● Éléments issus d'une source de données
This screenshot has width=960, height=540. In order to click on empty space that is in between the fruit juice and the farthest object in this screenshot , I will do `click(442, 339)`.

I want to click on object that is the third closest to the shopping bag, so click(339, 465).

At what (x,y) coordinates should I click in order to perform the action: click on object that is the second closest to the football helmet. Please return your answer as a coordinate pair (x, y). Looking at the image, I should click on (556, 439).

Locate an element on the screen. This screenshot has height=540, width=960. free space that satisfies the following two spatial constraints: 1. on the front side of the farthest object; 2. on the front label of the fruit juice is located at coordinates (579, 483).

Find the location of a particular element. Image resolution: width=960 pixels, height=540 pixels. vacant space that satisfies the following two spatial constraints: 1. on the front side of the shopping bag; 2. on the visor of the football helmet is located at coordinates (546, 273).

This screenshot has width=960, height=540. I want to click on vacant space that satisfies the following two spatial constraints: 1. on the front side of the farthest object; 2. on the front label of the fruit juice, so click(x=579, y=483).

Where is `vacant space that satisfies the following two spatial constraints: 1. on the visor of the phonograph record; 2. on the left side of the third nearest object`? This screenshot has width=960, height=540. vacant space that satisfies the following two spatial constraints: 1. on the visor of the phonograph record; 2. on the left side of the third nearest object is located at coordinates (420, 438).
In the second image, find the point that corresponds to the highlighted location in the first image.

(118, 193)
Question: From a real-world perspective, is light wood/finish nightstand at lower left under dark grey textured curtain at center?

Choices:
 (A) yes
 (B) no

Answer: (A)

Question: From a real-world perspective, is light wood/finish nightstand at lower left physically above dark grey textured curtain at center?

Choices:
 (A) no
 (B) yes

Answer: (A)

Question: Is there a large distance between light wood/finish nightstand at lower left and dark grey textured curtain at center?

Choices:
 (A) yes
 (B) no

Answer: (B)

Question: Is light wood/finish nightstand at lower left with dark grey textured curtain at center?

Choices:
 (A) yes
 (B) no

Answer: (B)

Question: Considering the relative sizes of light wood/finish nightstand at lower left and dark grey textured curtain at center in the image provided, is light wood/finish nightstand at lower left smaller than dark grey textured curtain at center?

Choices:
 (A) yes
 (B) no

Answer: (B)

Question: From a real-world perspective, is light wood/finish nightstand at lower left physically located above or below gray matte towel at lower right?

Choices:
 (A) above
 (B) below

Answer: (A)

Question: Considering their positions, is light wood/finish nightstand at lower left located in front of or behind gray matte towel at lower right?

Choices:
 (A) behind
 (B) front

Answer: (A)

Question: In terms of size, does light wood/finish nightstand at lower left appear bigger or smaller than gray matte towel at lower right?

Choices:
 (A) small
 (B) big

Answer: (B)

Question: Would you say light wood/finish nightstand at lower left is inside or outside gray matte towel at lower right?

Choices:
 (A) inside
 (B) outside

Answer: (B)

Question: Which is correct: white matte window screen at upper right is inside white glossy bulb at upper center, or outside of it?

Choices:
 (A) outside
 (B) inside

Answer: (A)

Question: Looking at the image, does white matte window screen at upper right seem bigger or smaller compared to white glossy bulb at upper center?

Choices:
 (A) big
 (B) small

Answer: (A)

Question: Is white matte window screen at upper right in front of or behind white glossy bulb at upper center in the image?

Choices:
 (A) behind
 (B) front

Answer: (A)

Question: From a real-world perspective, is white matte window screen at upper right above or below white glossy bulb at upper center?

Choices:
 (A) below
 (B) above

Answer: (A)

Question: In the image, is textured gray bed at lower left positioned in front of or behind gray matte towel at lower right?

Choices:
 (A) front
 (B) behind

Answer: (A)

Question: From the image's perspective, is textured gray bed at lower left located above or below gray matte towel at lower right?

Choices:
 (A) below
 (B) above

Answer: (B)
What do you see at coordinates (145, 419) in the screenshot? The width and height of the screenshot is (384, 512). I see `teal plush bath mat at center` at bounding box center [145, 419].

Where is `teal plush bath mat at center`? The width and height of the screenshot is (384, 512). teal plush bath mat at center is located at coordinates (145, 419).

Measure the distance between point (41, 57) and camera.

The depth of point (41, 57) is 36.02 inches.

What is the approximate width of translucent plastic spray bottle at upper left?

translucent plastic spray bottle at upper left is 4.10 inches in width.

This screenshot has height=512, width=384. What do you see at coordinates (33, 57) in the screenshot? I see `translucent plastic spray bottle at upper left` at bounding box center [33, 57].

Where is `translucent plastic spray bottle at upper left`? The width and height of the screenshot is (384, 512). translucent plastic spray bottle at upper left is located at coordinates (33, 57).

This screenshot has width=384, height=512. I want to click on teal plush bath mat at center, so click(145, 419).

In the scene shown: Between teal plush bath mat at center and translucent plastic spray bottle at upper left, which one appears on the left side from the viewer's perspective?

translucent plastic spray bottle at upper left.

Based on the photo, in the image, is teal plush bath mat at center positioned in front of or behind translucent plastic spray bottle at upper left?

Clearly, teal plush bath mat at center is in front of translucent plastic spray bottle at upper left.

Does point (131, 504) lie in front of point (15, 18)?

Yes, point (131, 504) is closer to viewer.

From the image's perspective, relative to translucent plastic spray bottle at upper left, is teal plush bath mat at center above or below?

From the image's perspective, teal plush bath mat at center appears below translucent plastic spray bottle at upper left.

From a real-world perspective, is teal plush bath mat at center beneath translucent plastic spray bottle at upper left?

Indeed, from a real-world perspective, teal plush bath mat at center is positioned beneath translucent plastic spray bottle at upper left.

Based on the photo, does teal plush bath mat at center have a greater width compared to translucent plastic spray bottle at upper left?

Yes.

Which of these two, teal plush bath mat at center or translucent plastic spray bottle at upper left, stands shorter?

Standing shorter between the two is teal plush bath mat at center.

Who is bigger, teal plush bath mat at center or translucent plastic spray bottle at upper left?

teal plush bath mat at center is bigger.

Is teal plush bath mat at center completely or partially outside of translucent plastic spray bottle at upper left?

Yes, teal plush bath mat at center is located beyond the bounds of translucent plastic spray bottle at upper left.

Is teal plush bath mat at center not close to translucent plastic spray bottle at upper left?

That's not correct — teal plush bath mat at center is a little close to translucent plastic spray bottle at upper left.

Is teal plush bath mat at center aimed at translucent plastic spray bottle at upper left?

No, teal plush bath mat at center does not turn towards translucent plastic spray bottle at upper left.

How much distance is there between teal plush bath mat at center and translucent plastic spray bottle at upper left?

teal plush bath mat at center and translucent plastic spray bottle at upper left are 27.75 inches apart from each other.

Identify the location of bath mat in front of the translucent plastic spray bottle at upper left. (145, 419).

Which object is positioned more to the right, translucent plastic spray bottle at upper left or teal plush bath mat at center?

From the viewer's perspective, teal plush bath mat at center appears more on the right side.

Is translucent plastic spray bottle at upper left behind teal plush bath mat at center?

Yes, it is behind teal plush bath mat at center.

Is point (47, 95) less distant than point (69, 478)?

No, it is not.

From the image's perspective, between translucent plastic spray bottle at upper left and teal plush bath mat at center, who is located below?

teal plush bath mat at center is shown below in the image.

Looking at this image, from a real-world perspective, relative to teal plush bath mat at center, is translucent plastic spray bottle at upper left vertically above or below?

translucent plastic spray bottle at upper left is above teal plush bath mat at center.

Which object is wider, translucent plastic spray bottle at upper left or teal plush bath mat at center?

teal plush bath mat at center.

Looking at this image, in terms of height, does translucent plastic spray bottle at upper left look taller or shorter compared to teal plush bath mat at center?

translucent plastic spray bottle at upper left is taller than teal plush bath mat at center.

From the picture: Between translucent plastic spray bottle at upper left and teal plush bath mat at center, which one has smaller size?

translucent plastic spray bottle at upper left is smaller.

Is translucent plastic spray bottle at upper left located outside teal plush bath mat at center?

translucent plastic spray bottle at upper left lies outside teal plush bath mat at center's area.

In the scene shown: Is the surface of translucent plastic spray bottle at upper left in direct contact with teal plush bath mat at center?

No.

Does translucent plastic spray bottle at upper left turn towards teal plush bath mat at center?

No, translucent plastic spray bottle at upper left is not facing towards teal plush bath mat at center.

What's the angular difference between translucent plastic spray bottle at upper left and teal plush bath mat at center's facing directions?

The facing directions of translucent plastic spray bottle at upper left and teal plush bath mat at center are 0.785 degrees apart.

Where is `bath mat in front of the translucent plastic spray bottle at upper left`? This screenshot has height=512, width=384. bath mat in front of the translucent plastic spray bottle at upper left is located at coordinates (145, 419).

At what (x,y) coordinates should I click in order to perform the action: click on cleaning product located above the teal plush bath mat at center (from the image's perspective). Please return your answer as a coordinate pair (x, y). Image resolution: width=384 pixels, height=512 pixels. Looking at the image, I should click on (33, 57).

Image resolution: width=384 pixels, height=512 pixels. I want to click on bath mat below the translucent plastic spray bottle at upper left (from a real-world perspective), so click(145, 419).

● Travail à faire
Filtrez la liste ci-dessus en recopiant chaque ligne qui contient le mot « taller ».

● Résultat de l'exercice
Looking at this image, in terms of height, does translucent plastic spray bottle at upper left look taller or shorter compared to teal plush bath mat at center?
translucent plastic spray bottle at upper left is taller than teal plush bath mat at center.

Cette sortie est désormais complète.